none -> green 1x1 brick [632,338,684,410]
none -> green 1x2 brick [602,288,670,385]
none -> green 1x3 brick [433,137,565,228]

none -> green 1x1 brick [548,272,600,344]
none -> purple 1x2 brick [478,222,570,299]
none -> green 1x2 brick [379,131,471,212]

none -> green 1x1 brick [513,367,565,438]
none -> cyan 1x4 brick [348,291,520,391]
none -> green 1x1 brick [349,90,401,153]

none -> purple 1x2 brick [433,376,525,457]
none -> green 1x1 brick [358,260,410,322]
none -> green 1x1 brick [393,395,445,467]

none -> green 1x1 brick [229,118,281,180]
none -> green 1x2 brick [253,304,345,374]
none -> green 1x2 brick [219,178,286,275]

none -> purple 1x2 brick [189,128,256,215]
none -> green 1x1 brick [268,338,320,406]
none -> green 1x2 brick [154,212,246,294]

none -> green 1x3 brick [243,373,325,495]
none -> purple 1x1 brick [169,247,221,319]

▬▬▬▬▬▬▬▬▬▬

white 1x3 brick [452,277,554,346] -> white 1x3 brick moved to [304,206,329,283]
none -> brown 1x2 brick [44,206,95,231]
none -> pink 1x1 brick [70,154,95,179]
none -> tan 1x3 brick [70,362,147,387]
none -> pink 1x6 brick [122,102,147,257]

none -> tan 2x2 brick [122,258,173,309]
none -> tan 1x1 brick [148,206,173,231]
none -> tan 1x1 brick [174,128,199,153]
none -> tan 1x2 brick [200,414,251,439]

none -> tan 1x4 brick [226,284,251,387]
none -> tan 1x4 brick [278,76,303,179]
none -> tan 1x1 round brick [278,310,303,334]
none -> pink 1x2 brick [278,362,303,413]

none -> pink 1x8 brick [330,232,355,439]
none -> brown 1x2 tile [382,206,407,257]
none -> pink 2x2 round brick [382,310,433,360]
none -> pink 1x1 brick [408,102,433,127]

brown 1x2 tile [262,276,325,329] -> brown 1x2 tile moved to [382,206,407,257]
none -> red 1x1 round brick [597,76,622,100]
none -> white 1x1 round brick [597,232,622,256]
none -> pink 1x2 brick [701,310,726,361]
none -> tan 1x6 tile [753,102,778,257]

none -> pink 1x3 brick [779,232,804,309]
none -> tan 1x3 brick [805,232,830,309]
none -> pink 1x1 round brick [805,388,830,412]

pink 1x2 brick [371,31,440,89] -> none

▬▬▬▬▬▬▬▬▬▬

= Work item =
The output should be exactly the lines above from the line containing "none -> pink 1x6 brick [122,102,147,257]" to the line containing "pink 1x2 brick [371,31,440,89] -> none", inclusive, with no other lines.

= Result =
none -> pink 1x6 brick [122,102,147,257]

none -> tan 2x2 brick [122,258,173,309]
none -> tan 1x1 brick [148,206,173,231]
none -> tan 1x1 brick [174,128,199,153]
none -> tan 1x2 brick [200,414,251,439]

none -> tan 1x4 brick [226,284,251,387]
none -> tan 1x4 brick [278,76,303,179]
none -> tan 1x1 round brick [278,310,303,334]
none -> pink 1x2 brick [278,362,303,413]

none -> pink 1x8 brick [330,232,355,439]
none -> brown 1x2 tile [382,206,407,257]
none -> pink 2x2 round brick [382,310,433,360]
none -> pink 1x1 brick [408,102,433,127]

brown 1x2 tile [262,276,325,329] -> brown 1x2 tile moved to [382,206,407,257]
none -> red 1x1 round brick [597,76,622,100]
none -> white 1x1 round brick [597,232,622,256]
none -> pink 1x2 brick [701,310,726,361]
none -> tan 1x6 tile [753,102,778,257]

none -> pink 1x3 brick [779,232,804,309]
none -> tan 1x3 brick [805,232,830,309]
none -> pink 1x1 round brick [805,388,830,412]

pink 1x2 brick [371,31,440,89] -> none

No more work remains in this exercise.